EXERCISE AIM
Below are some records; copy them word for word and drop the pictures.

----- DATASET CONTENT

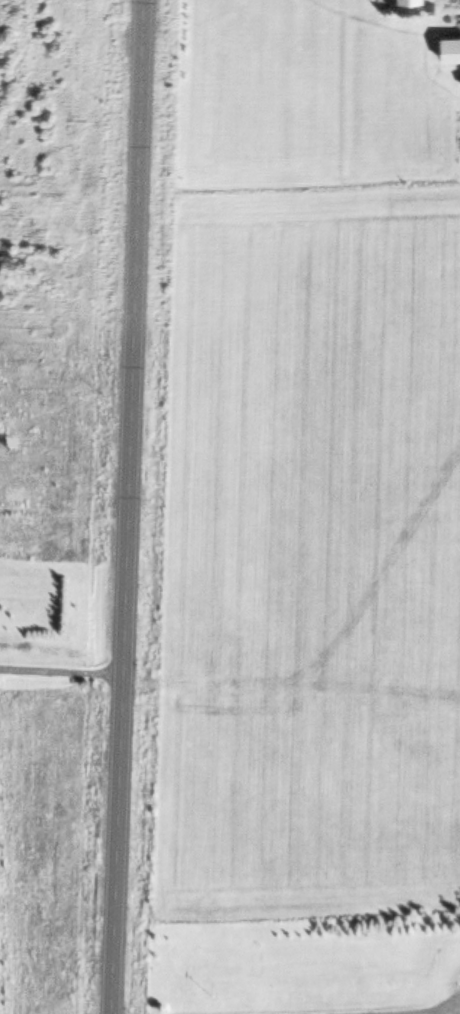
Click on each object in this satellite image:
building: (451, 45)
road: (129, 507)
road: (62, 667)

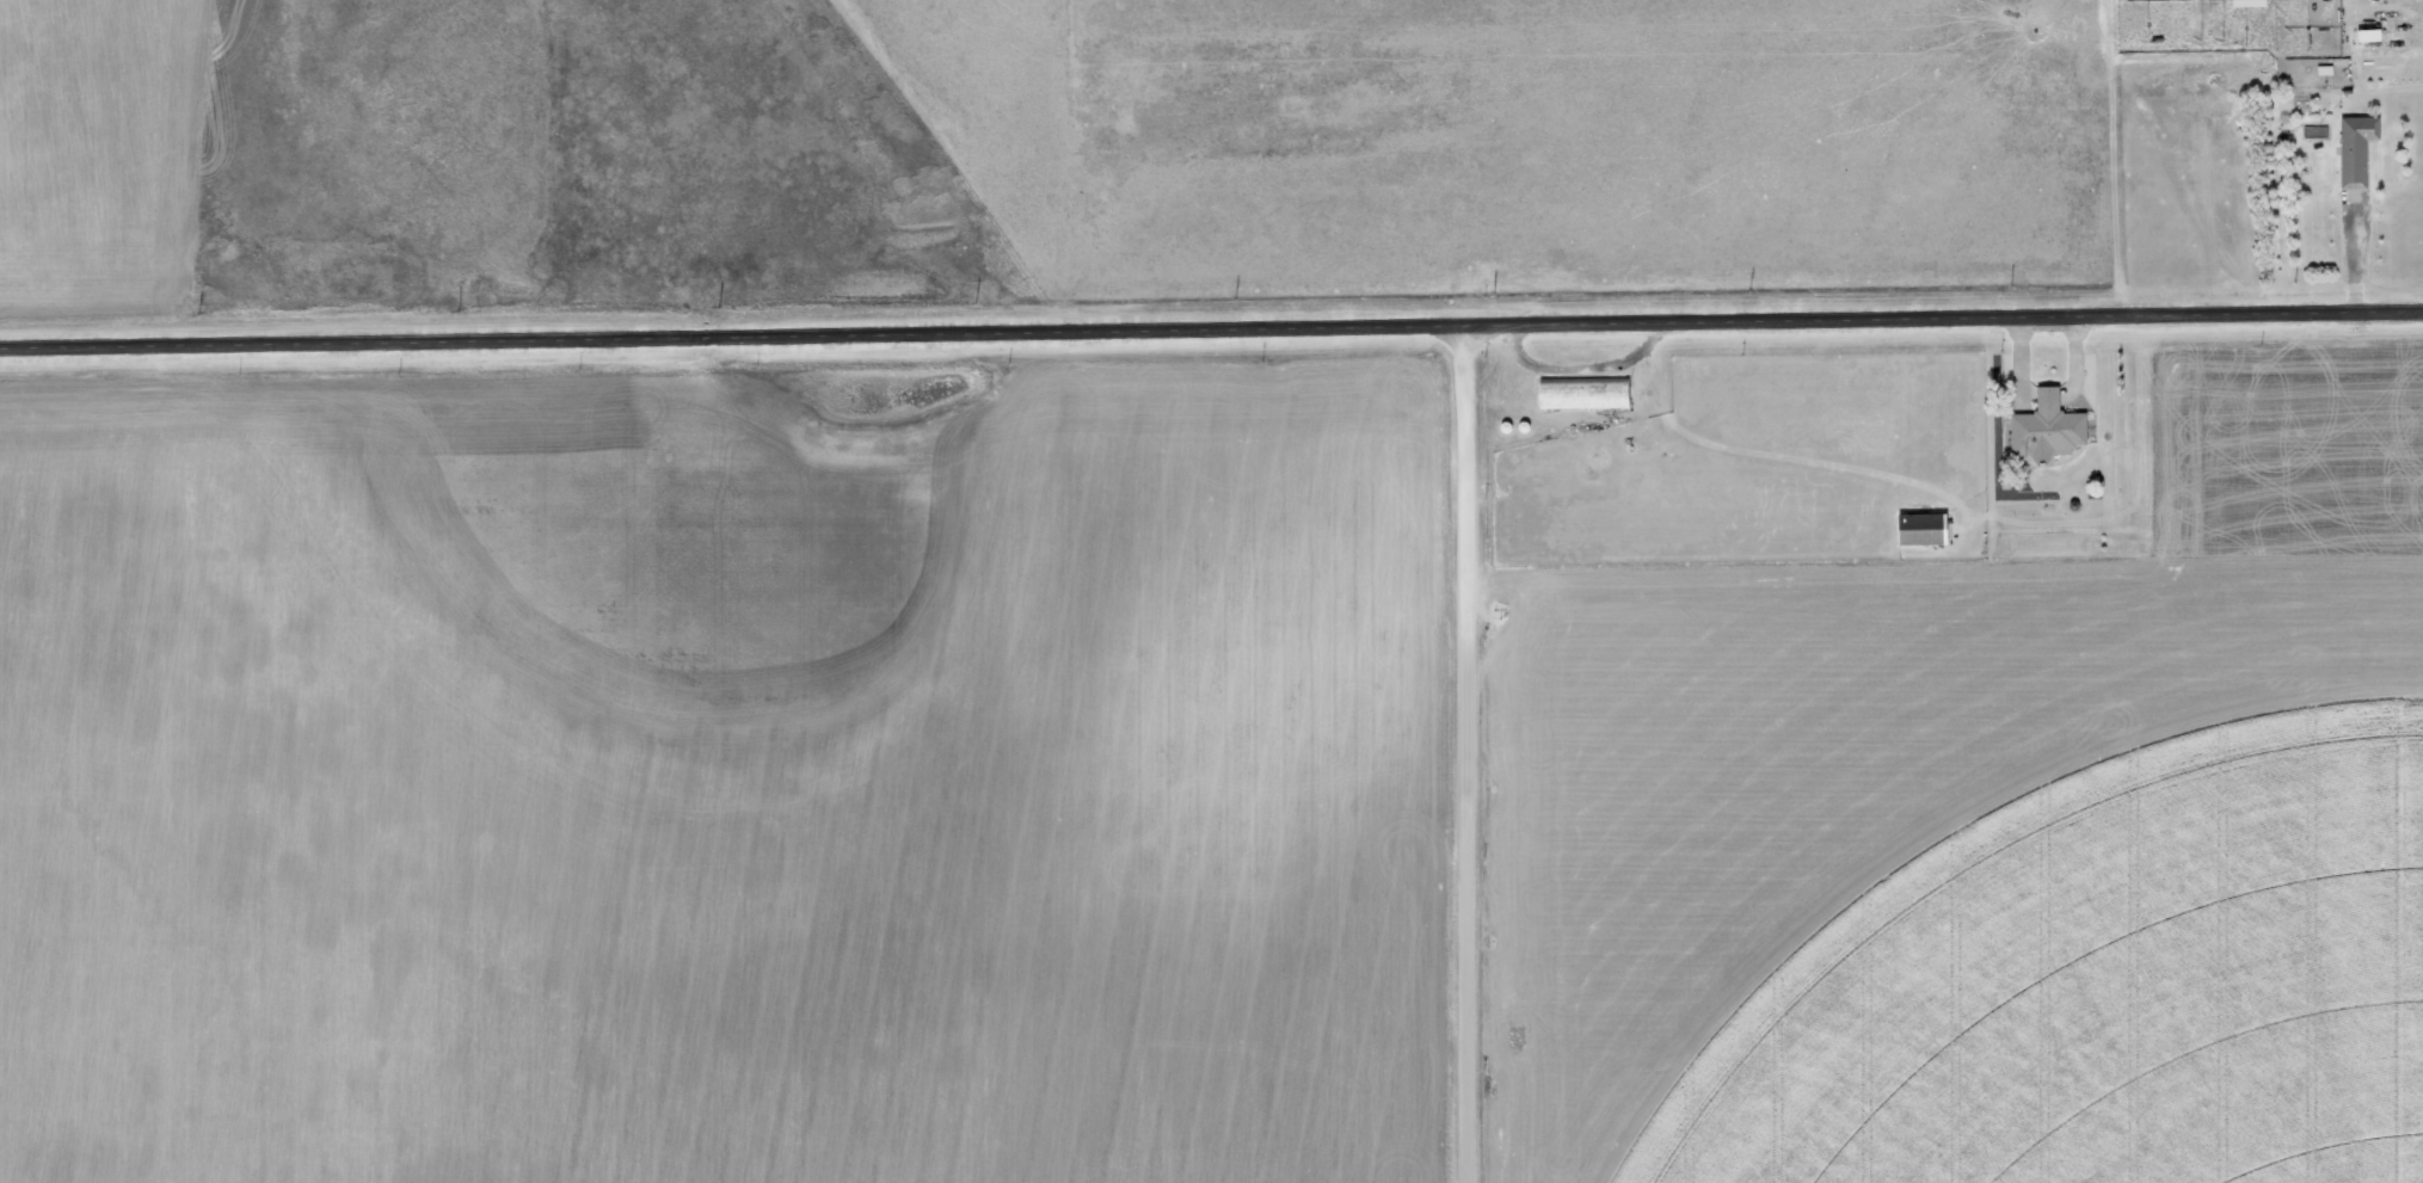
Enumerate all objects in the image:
building: (2371, 35)
building: (2359, 149)
road: (1073, 173)
road: (1211, 342)
building: (1586, 393)
building: (2053, 426)
road: (1467, 759)

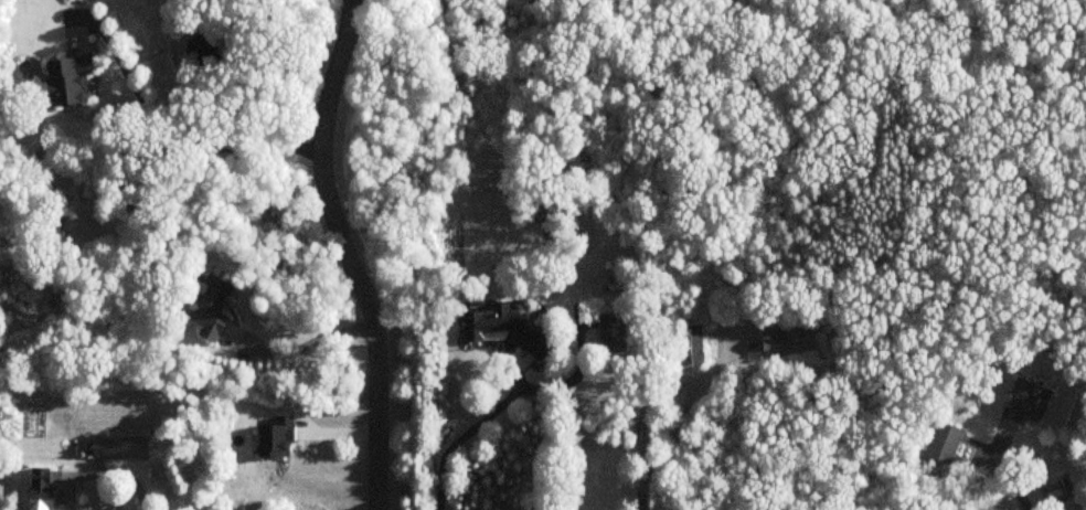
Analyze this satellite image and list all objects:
building: (67, 82)
road: (173, 131)
road: (348, 254)
building: (209, 308)
building: (503, 328)
building: (610, 334)
road: (305, 338)
building: (787, 342)
building: (689, 346)
building: (1026, 403)
road: (678, 423)
road: (466, 433)
building: (943, 444)
building: (119, 448)
road: (103, 475)
road: (1010, 481)
building: (40, 489)

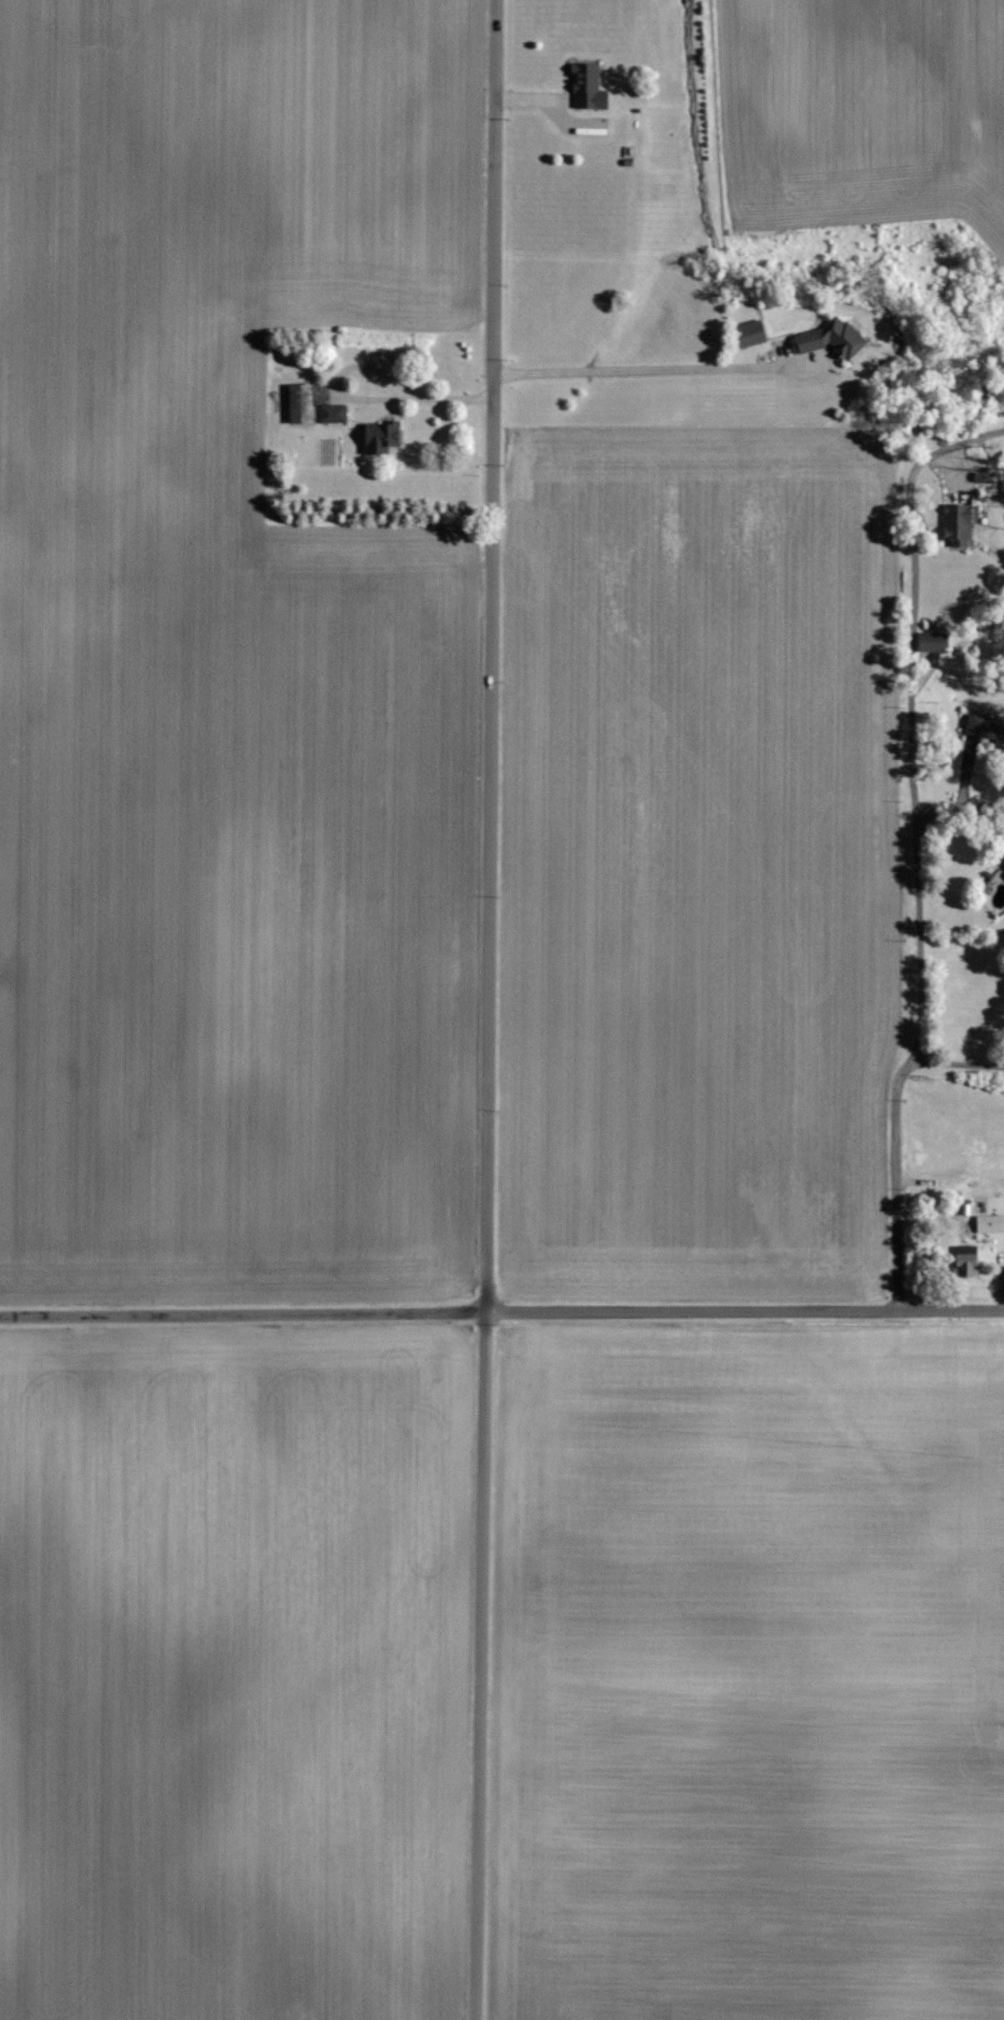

----------

WRITTEN ANSWER
Click on each object in this satellite image:
building: (451, 45)
road: (129, 507)
road: (62, 667)

Enumerate all objects in the image:
building: (2371, 35)
building: (2359, 149)
road: (1073, 173)
road: (1211, 342)
building: (1586, 393)
building: (2053, 426)
road: (1467, 759)

Analyze this satellite image and list all objects:
building: (67, 82)
road: (173, 131)
road: (348, 254)
building: (209, 308)
building: (503, 328)
building: (610, 334)
road: (305, 338)
building: (787, 342)
building: (689, 346)
building: (1026, 403)
road: (678, 423)
road: (466, 433)
building: (943, 444)
building: (119, 448)
road: (103, 475)
road: (1010, 481)
building: (40, 489)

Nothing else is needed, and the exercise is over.